[Instructions to follow] Determine how many lines of the material hold the word "VBAT", and answer with the number only.

[Provided data]
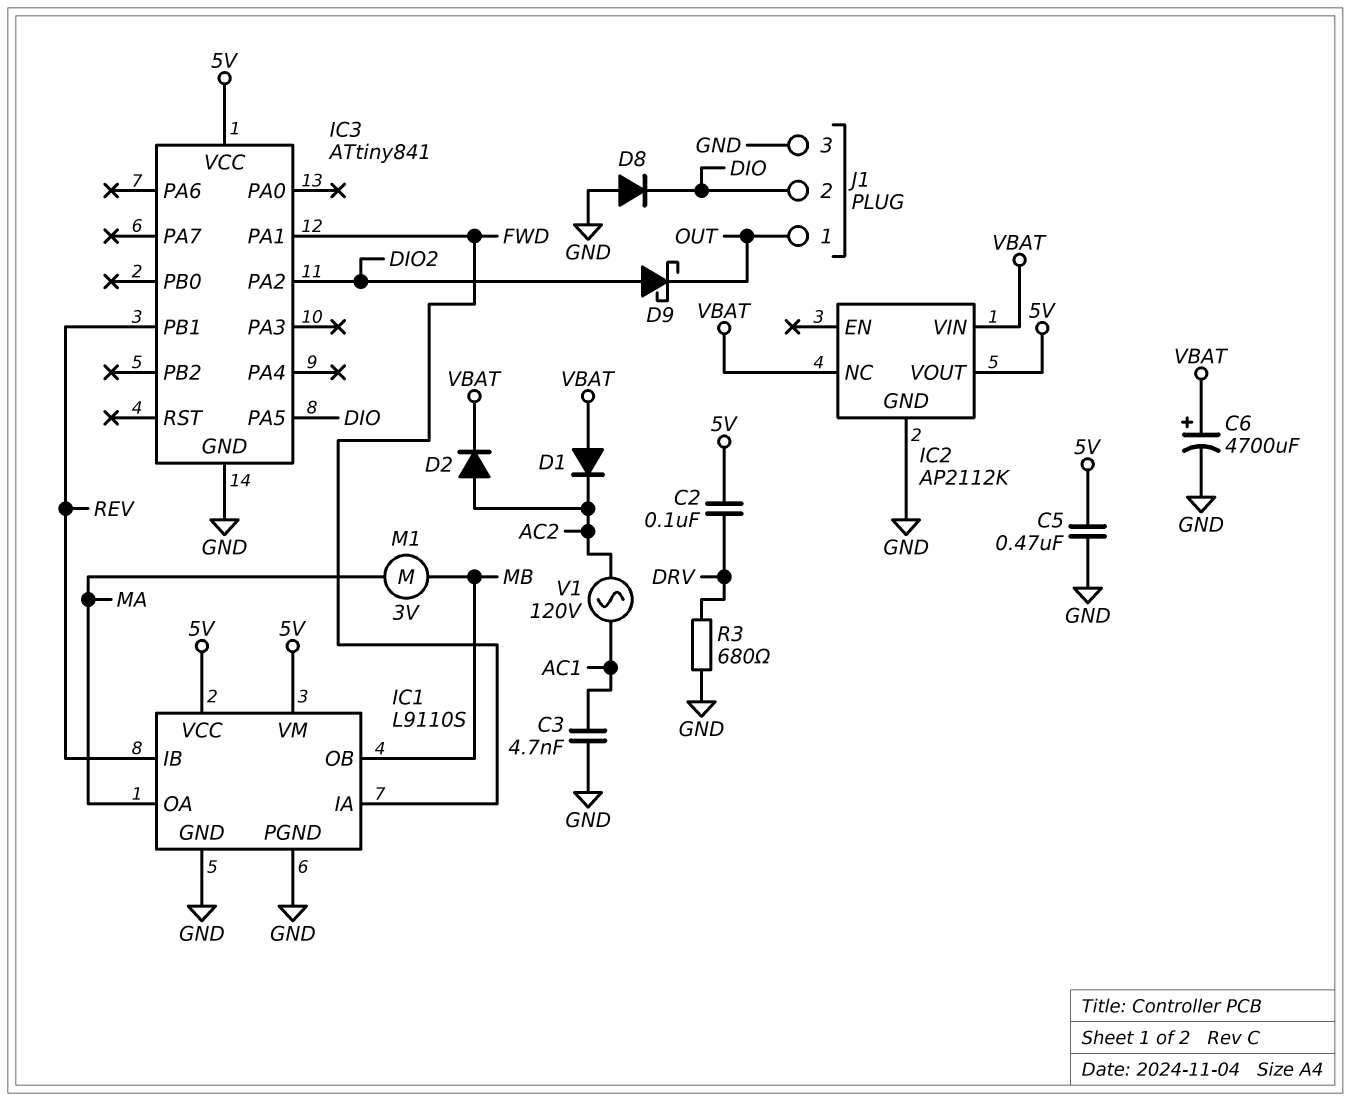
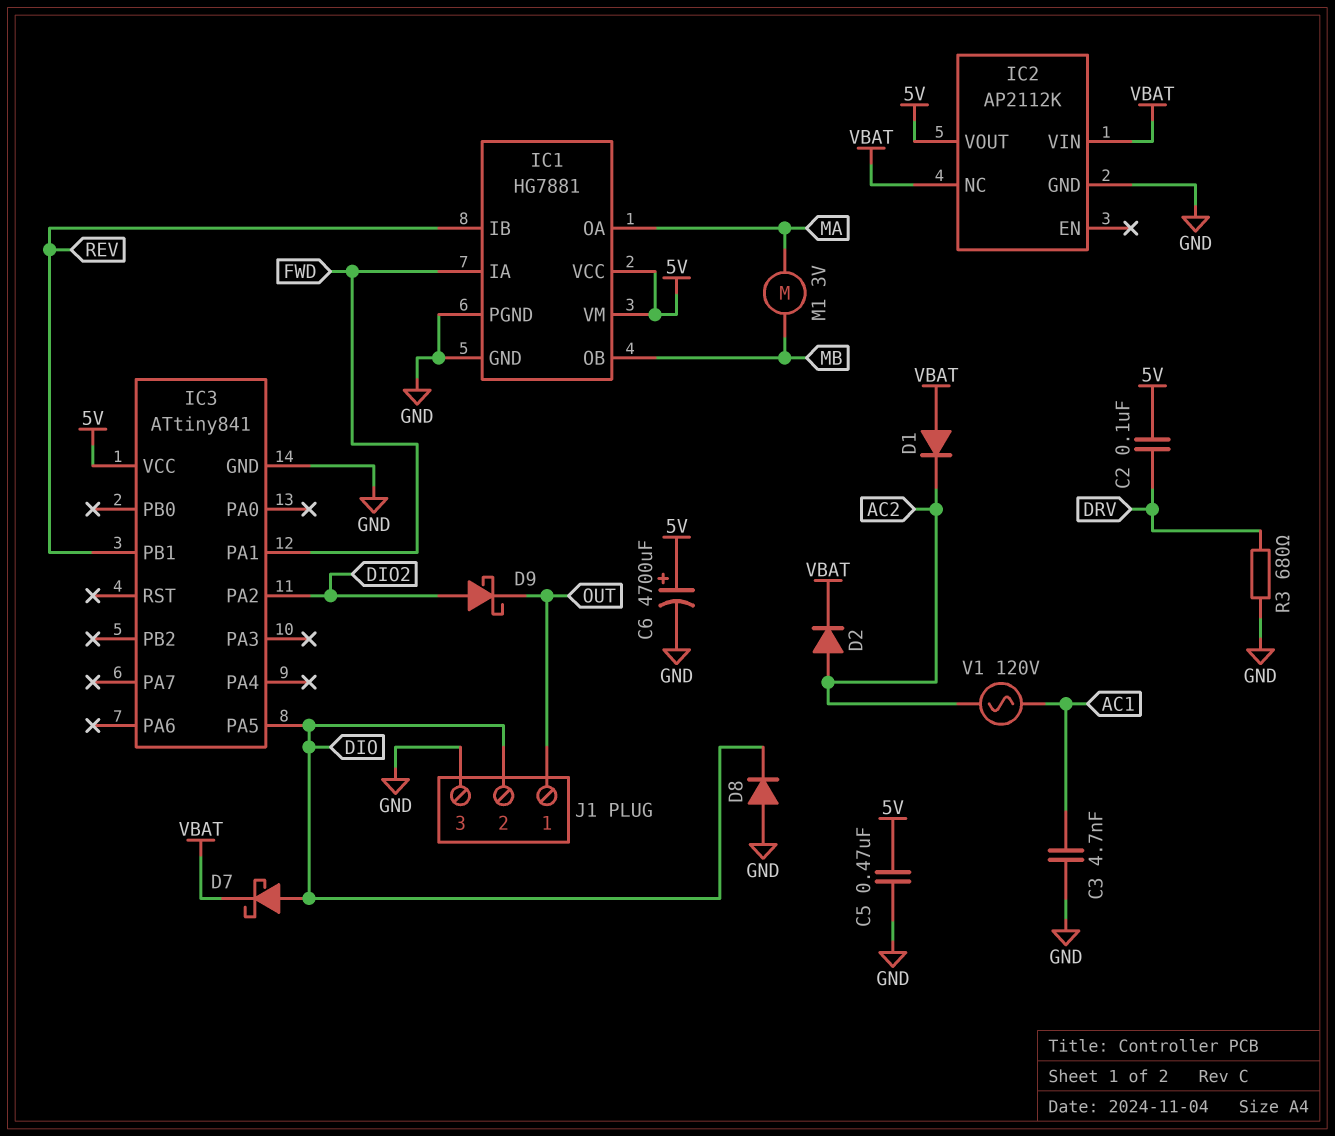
C6: 4700uF (plus VBAT, minus GND) -> 4700uF (plus 5V, minus GND)
D7: none -> schottky (A DIO, K VBAT)
IC1: L9110S -> HG7881

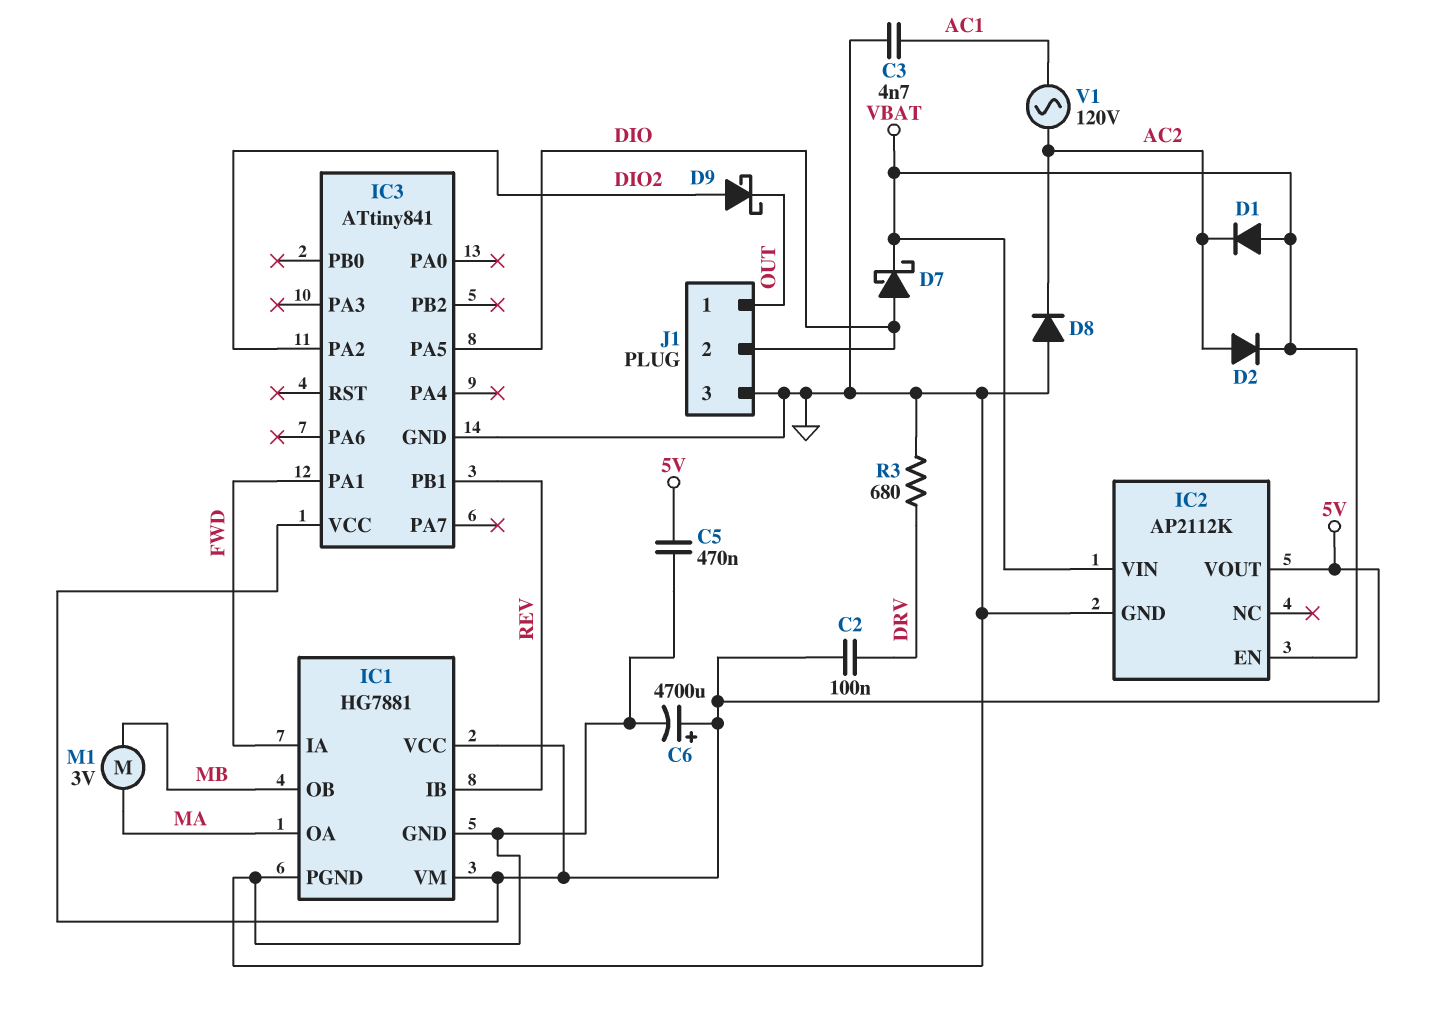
D8: diode (A GND, K DIO) -> diode (A GND, K AC2)
IC2 pin EN: none -> VBAT
IC2 pin NC: VBAT -> none

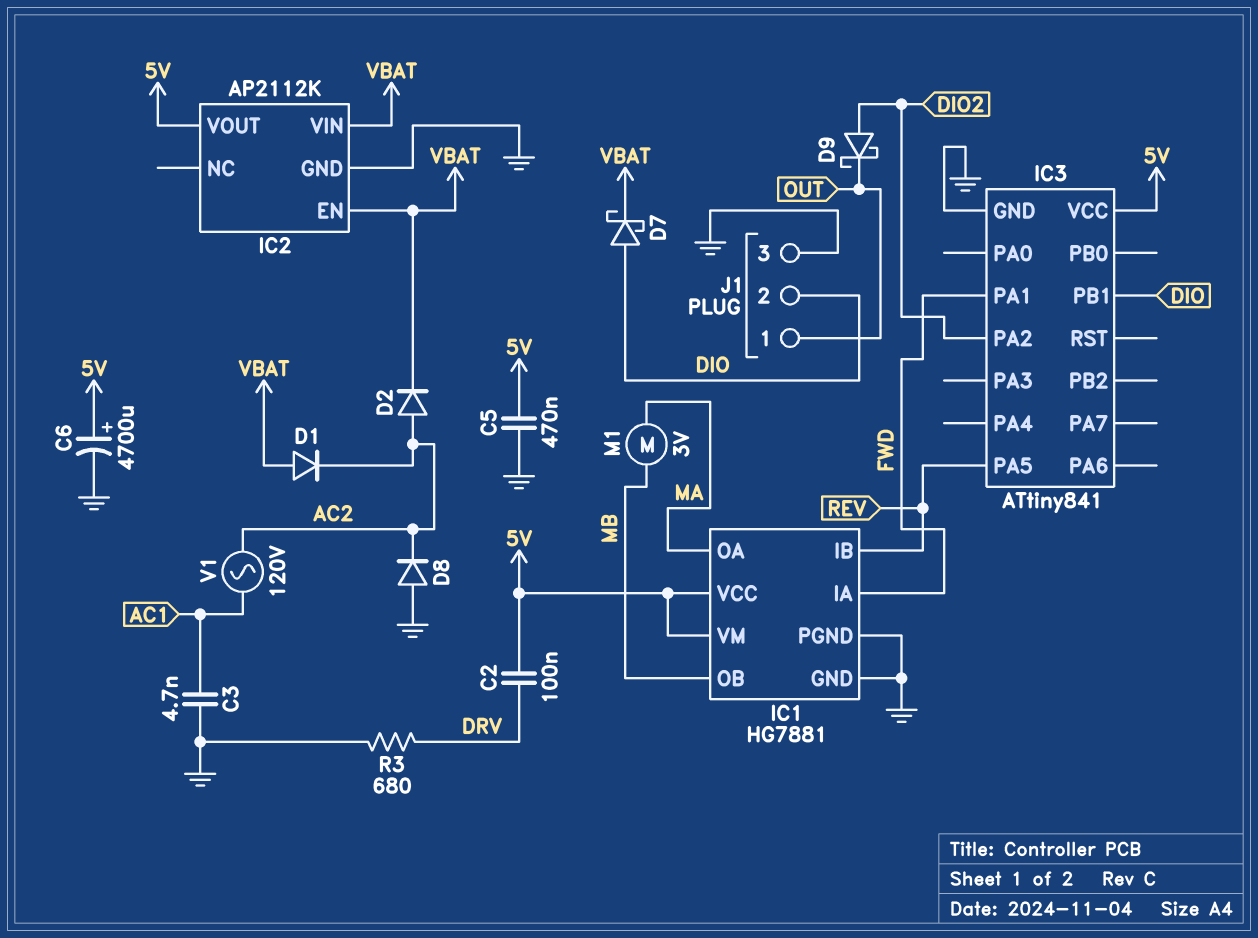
IC3 pin PA5: DIO -> REV
IC3 pin PB1: REV -> DIO

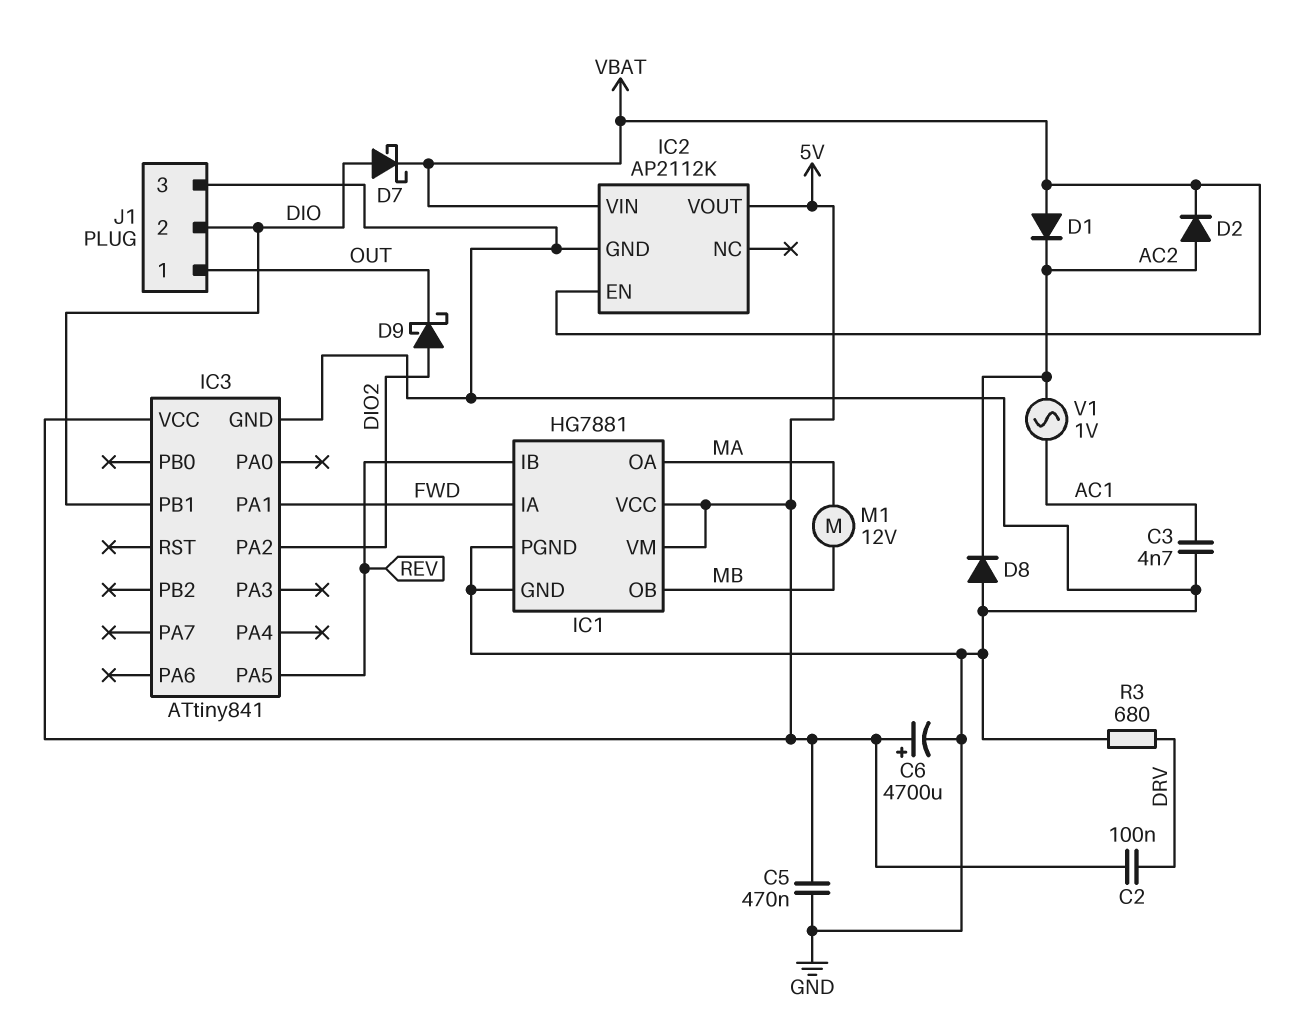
M1: motor 3V (MA, MB) -> motor 12V (MA, MB)
V1: AC 120V (AC1, AC2) -> AC 1V (AC1, AC2)

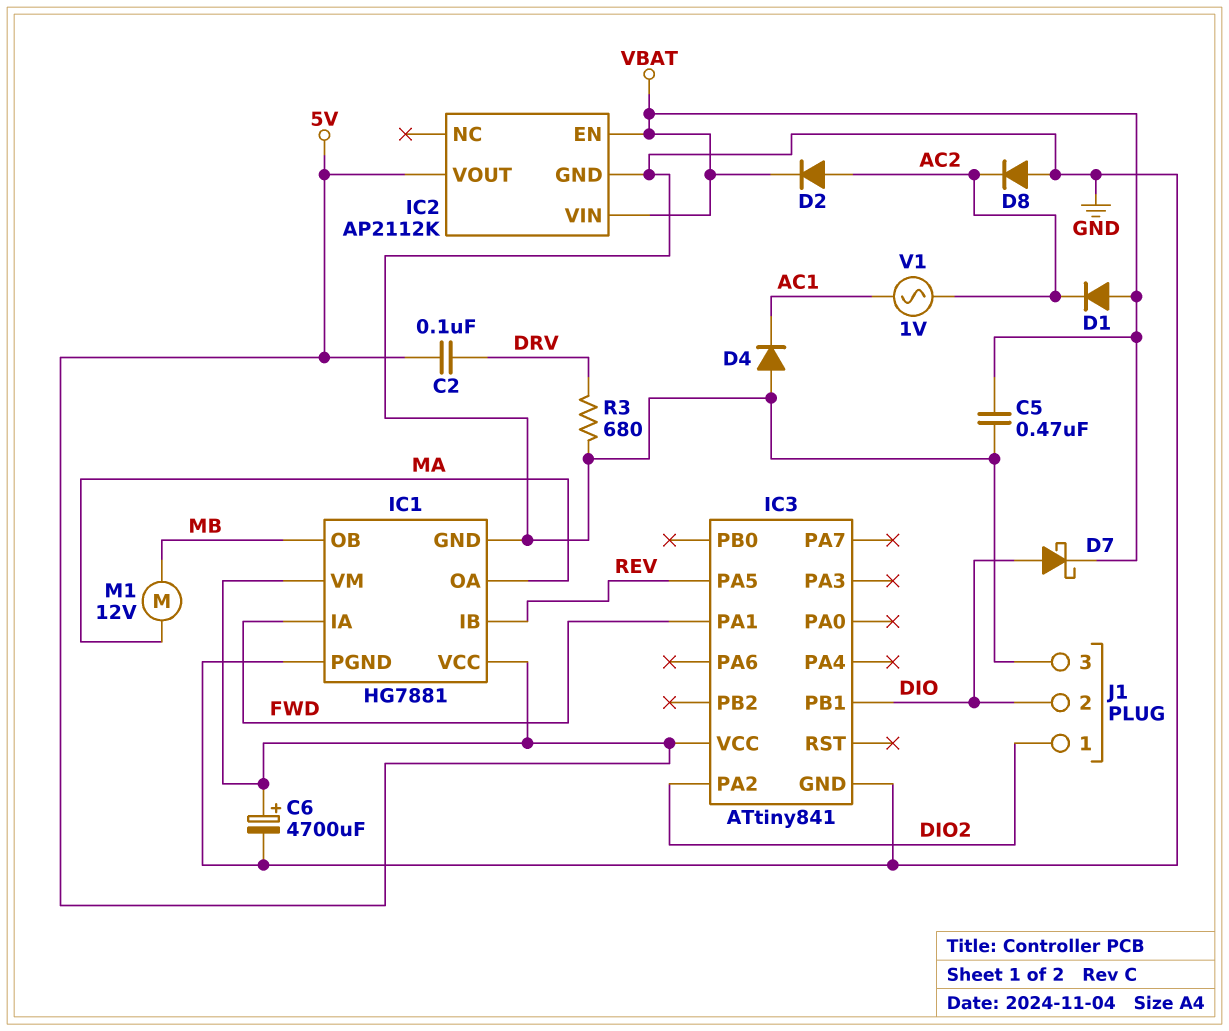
C3: 4.7nF (AC1, GND) -> none
C5: 470nF (5V, GND) -> 470nF (GND, VBAT)
D4: none -> diode (A GND, K AC1)
D9: schottky (A DIO2, K OUT) -> none
J1 pin 1: OUT -> DIO2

[Worked solution] 5